» SOURCE MATERIAL:
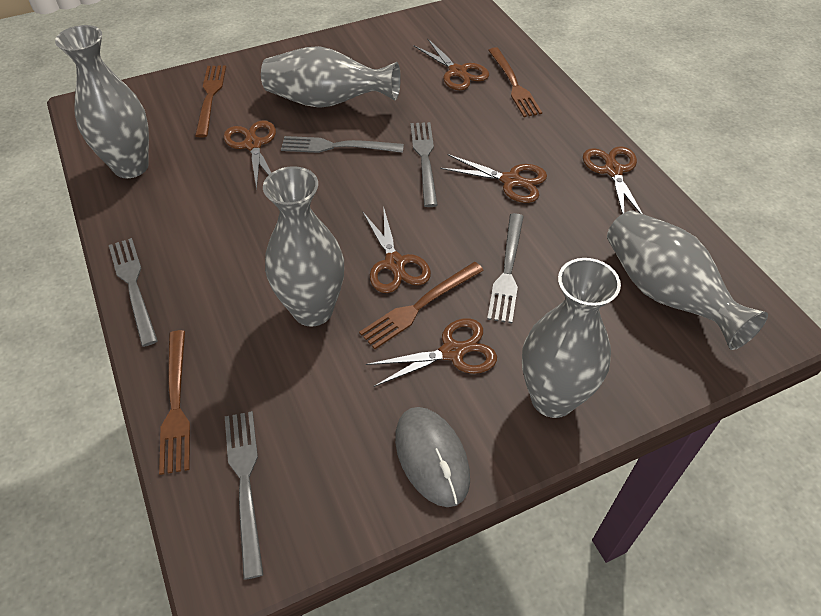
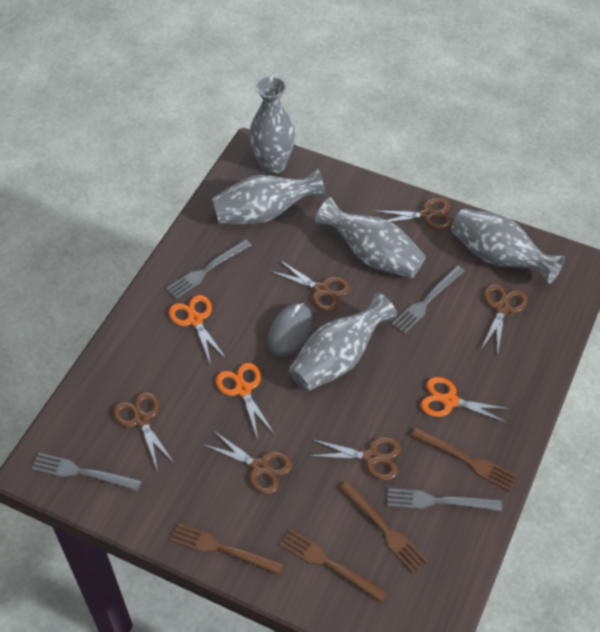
grey fork: 5 -> 4
orange scissors: 0 -> 3

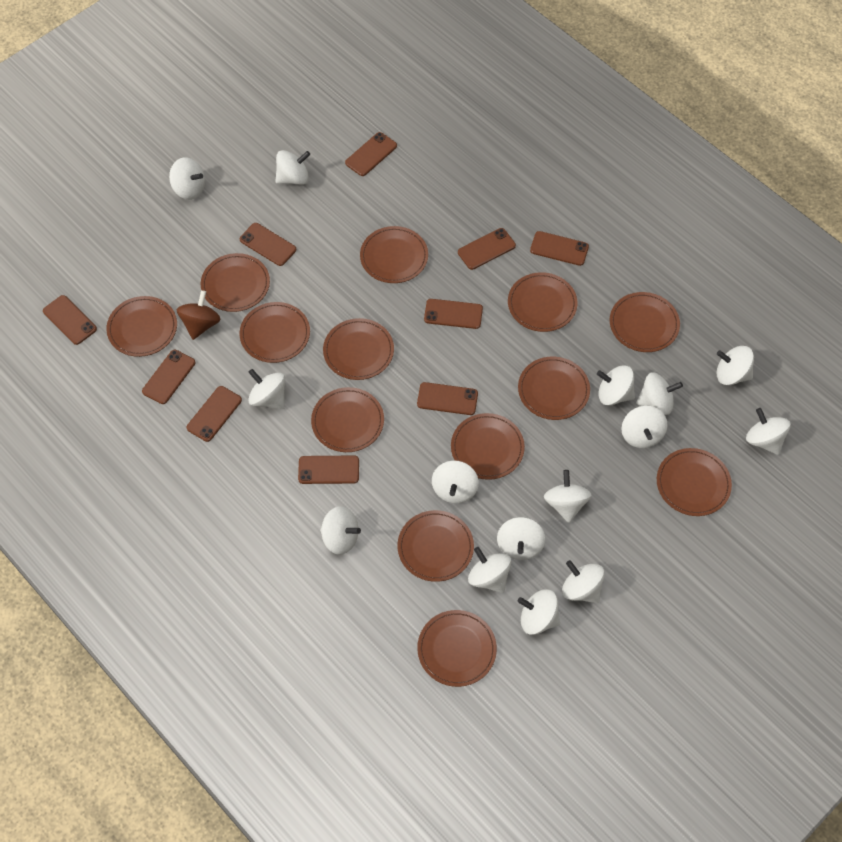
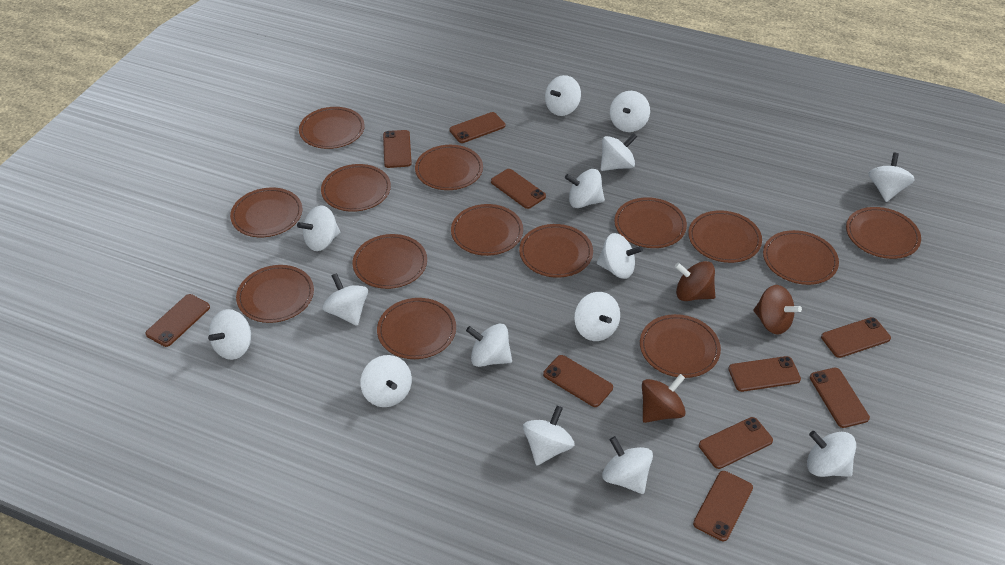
brown plate: 13 -> 14
brown spinning top: 1 -> 3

» EXERCISE AIM: Transcribe the listing above in full. Pictures are not part of the copy.

» EXERCISE RESPONSE:
grey fork: 5 -> 4
orange scissors: 0 -> 3

brown plate: 13 -> 14
brown spinning top: 1 -> 3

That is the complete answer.